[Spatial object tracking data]

════════════════════

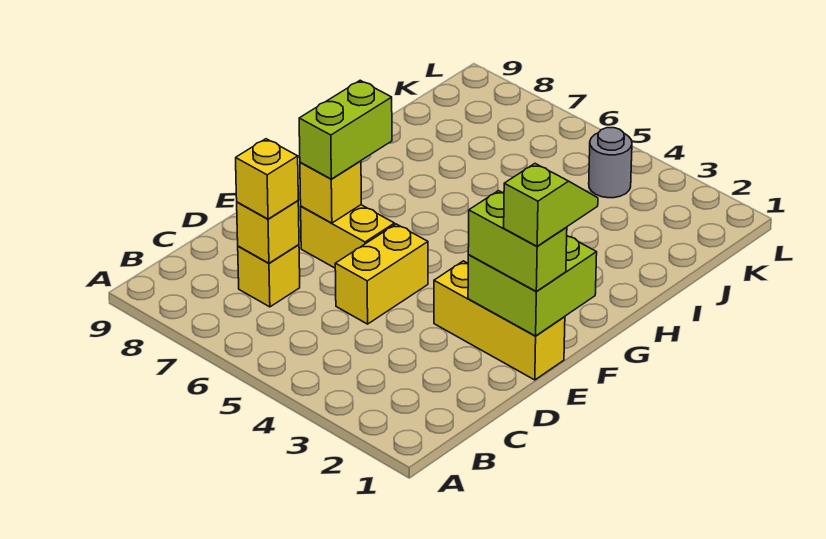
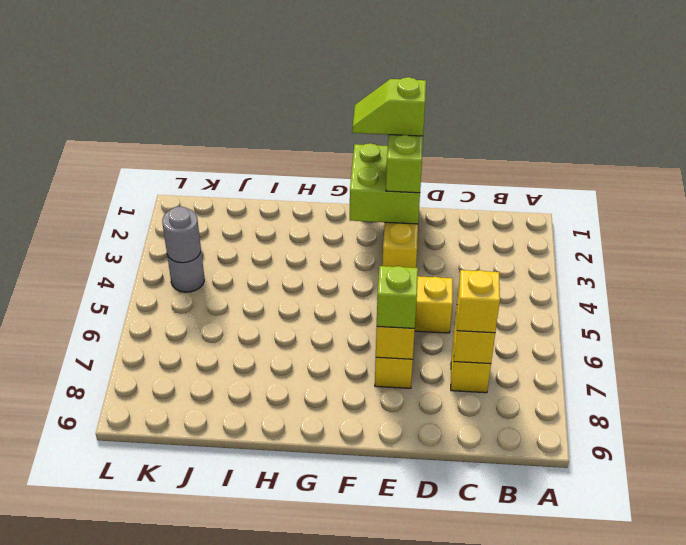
lime 1x2 brick [299,80,392,179] -> lime 1x1 brick [377,266,418,328]
none -> grey 1x1 round brick [162,206,201,263]

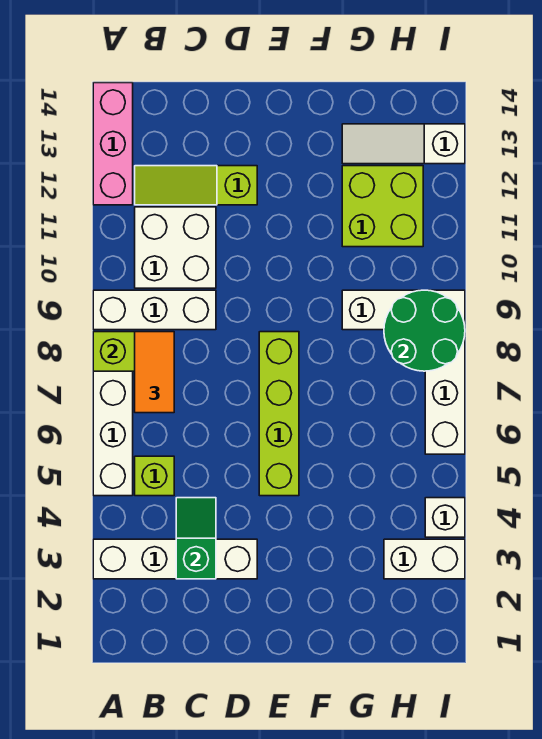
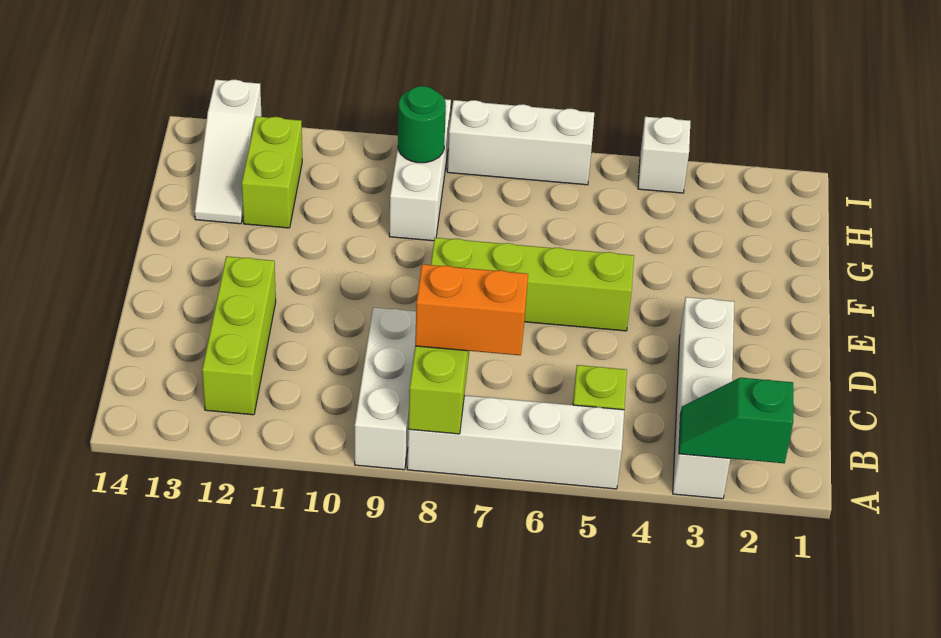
pink 1x3 brick [93,83,133,205] -> none
orange 1x2 tile [135,332,174,413] -> orange 1x2 brick [415,264,528,355]
white 2x2 brick [135,207,216,288] -> none
lime 1x3 slope [135,166,257,205] -> lime 1x3 brick [202,256,276,415]
green 1x2 slope [176,498,216,579] -> green 1x2 slope moved to [679,378,793,463]
lime 2x2 brick [342,166,423,247] -> lime 1x2 brick [242,116,302,228]
white 1x2 brick [384,539,465,579] -> none
green 2x2 round brick [384,290,465,371] -> green 1x1 round brick [398,86,446,163]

════════════════════

• _TASK STATEMENT_: Each line from the first line of the records through the line containing "green 1x2 slope [176,498,216,579]" must be reproduced exactly, with both ends included and all pictures omitted; nothing else belongs in the answer.

• _OUTPUT FOR THIS EXERCISE_:
lime 1x2 brick [299,80,392,179] -> lime 1x1 brick [377,266,418,328]
none -> grey 1x1 round brick [162,206,201,263]

pink 1x3 brick [93,83,133,205] -> none
orange 1x2 tile [135,332,174,413] -> orange 1x2 brick [415,264,528,355]
white 2x2 brick [135,207,216,288] -> none
lime 1x3 slope [135,166,257,205] -> lime 1x3 brick [202,256,276,415]
green 1x2 slope [176,498,216,579] -> green 1x2 slope moved to [679,378,793,463]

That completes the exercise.